*Object change descriptions:*
=== Section Start ===
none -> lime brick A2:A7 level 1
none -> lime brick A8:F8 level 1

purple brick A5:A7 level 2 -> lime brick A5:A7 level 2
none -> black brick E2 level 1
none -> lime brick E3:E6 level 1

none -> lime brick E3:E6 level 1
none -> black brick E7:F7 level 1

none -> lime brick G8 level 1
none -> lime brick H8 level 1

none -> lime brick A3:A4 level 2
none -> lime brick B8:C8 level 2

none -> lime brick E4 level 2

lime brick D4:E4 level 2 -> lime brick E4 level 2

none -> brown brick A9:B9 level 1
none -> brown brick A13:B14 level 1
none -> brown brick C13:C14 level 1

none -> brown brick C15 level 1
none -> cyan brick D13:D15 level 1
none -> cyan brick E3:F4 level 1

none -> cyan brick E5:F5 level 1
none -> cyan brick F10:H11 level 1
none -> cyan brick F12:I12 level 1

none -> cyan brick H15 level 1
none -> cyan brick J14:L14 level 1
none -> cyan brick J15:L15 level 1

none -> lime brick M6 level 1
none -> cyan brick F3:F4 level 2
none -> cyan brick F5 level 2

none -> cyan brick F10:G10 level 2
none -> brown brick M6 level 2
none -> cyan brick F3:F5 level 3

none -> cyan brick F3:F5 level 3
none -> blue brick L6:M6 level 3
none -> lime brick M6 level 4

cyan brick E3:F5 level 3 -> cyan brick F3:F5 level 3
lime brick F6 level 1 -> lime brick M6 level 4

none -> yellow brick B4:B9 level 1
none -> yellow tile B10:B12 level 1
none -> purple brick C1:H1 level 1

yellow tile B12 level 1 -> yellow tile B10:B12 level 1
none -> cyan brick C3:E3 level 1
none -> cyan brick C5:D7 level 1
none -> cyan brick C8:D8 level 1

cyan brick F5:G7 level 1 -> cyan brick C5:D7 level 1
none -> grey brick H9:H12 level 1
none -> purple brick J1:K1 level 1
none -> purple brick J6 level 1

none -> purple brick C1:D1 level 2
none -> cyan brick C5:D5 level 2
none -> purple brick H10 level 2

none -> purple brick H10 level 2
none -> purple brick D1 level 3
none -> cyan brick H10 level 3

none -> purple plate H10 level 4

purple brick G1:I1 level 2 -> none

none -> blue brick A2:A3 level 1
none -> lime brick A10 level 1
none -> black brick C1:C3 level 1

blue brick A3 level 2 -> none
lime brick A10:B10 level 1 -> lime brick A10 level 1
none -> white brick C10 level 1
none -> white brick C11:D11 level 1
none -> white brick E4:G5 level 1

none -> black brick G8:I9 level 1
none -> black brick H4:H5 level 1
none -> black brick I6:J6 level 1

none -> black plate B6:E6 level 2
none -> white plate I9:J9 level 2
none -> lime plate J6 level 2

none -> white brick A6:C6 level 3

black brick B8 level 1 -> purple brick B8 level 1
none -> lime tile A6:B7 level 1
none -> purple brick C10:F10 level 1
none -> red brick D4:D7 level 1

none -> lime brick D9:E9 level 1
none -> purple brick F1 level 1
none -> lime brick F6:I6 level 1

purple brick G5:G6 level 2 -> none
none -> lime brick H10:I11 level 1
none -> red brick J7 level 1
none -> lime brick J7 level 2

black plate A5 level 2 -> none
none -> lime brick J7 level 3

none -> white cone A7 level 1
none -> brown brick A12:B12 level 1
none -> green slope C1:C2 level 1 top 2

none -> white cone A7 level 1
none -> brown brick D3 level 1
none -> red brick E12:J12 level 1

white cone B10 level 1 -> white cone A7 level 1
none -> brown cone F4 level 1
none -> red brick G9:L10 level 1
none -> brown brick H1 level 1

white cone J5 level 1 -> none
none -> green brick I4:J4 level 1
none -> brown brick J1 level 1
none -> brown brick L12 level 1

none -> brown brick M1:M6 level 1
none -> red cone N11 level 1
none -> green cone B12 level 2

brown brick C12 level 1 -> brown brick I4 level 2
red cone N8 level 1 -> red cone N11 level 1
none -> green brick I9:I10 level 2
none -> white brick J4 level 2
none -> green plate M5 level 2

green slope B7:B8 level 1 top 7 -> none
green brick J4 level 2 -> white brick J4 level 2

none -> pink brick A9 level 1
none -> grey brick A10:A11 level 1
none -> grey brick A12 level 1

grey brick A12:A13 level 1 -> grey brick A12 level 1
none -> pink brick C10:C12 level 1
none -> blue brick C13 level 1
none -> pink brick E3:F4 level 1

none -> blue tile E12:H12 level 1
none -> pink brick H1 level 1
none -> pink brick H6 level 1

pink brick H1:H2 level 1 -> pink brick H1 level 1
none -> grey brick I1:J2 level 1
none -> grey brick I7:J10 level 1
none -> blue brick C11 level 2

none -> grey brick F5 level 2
=== Section End ===
*Instructions to follow:* Transcribe every entry word for word.

*Task result:*
none -> lime brick A2:A7 level 1
none -> lime brick A8:F8 level 1

purple brick A5:A7 level 2 -> lime brick A5:A7 level 2
none -> black brick E2 level 1
none -> lime brick E3:E6 level 1

none -> lime brick E3:E6 level 1
none -> black brick E7:F7 level 1

none -> lime brick G8 level 1
none -> lime brick H8 level 1

none -> lime brick A3:A4 level 2
none -> lime brick B8:C8 level 2

none -> lime brick E4 level 2

lime brick D4:E4 level 2 -> lime brick E4 level 2

none -> brown brick A9:B9 level 1
none -> brown brick A13:B14 level 1
none -> brown brick C13:C14 level 1

none -> brown brick C15 level 1
none -> cyan brick D13:D15 level 1
none -> cyan brick E3:F4 level 1

none -> cyan brick E5:F5 level 1
none -> cyan brick F10:H11 level 1
none -> cyan brick F12:I12 level 1

none -> cyan brick H15 level 1
none -> cyan brick J14:L14 level 1
none -> cyan brick J15:L15 level 1

none -> lime brick M6 level 1
none -> cyan brick F3:F4 level 2
none -> cyan brick F5 level 2

none -> cyan brick F10:G10 level 2
none -> brown brick M6 level 2
none -> cyan brick F3:F5 level 3

none -> cyan brick F3:F5 level 3
none -> blue brick L6:M6 level 3
none -> lime brick M6 level 4

cyan brick E3:F5 level 3 -> cyan brick F3:F5 level 3
lime brick F6 level 1 -> lime brick M6 level 4

none -> yellow brick B4:B9 level 1
none -> yellow tile B10:B12 level 1
none -> purple brick C1:H1 level 1

yellow tile B12 level 1 -> yellow tile B10:B12 level 1
none -> cyan brick C3:E3 level 1
none -> cyan brick C5:D7 level 1
none -> cyan brick C8:D8 level 1

cyan brick F5:G7 level 1 -> cyan brick C5:D7 level 1
none -> grey brick H9:H12 level 1
none -> purple brick J1:K1 level 1
none -> purple brick J6 level 1

none -> purple brick C1:D1 level 2
none -> cyan brick C5:D5 level 2
none -> purple brick H10 level 2

none -> purple brick H10 level 2
none -> purple brick D1 level 3
none -> cyan brick H10 level 3

none -> purple plate H10 level 4

purple brick G1:I1 level 2 -> none

none -> blue brick A2:A3 level 1
none -> lime brick A10 level 1
none -> black brick C1:C3 level 1

blue brick A3 level 2 -> none
lime brick A10:B10 level 1 -> lime brick A10 level 1
none -> white brick C10 level 1
none -> white brick C11:D11 level 1
none -> white brick E4:G5 level 1

none -> black brick G8:I9 level 1
none -> black brick H4:H5 level 1
none -> black brick I6:J6 level 1

none -> black plate B6:E6 level 2
none -> white plate I9:J9 level 2
none -> lime plate J6 level 2

none -> white brick A6:C6 level 3

black brick B8 level 1 -> purple brick B8 level 1
none -> lime tile A6:B7 level 1
none -> purple brick C10:F10 level 1
none -> red brick D4:D7 level 1

none -> lime brick D9:E9 level 1
none -> purple brick F1 level 1
none -> lime brick F6:I6 level 1

purple brick G5:G6 level 2 -> none
none -> lime brick H10:I11 level 1
none -> red brick J7 level 1
none -> lime brick J7 level 2

black plate A5 level 2 -> none
none -> lime brick J7 level 3

none -> white cone A7 level 1
none -> brown brick A12:B12 level 1
none -> green slope C1:C2 level 1 top 2

none -> white cone A7 level 1
none -> brown brick D3 level 1
none -> red brick E12:J12 level 1

white cone B10 level 1 -> white cone A7 level 1
none -> brown cone F4 level 1
none -> red brick G9:L10 level 1
none -> brown brick H1 level 1

white cone J5 level 1 -> none
none -> green brick I4:J4 level 1
none -> brown brick J1 level 1
none -> brown brick L12 level 1

none -> brown brick M1:M6 level 1
none -> red cone N11 level 1
none -> green cone B12 level 2

brown brick C12 level 1 -> brown brick I4 level 2
red cone N8 level 1 -> red cone N11 level 1
none -> green brick I9:I10 level 2
none -> white brick J4 level 2
none -> green plate M5 level 2

green slope B7:B8 level 1 top 7 -> none
green brick J4 level 2 -> white brick J4 level 2

none -> pink brick A9 level 1
none -> grey brick A10:A11 level 1
none -> grey brick A12 level 1

grey brick A12:A13 level 1 -> grey brick A12 level 1
none -> pink brick C10:C12 level 1
none -> blue brick C13 level 1
none -> pink brick E3:F4 level 1

none -> blue tile E12:H12 level 1
none -> pink brick H1 level 1
none -> pink brick H6 level 1

pink brick H1:H2 level 1 -> pink brick H1 level 1
none -> grey brick I1:J2 level 1
none -> grey brick I7:J10 level 1
none -> blue brick C11 level 2

none -> grey brick F5 level 2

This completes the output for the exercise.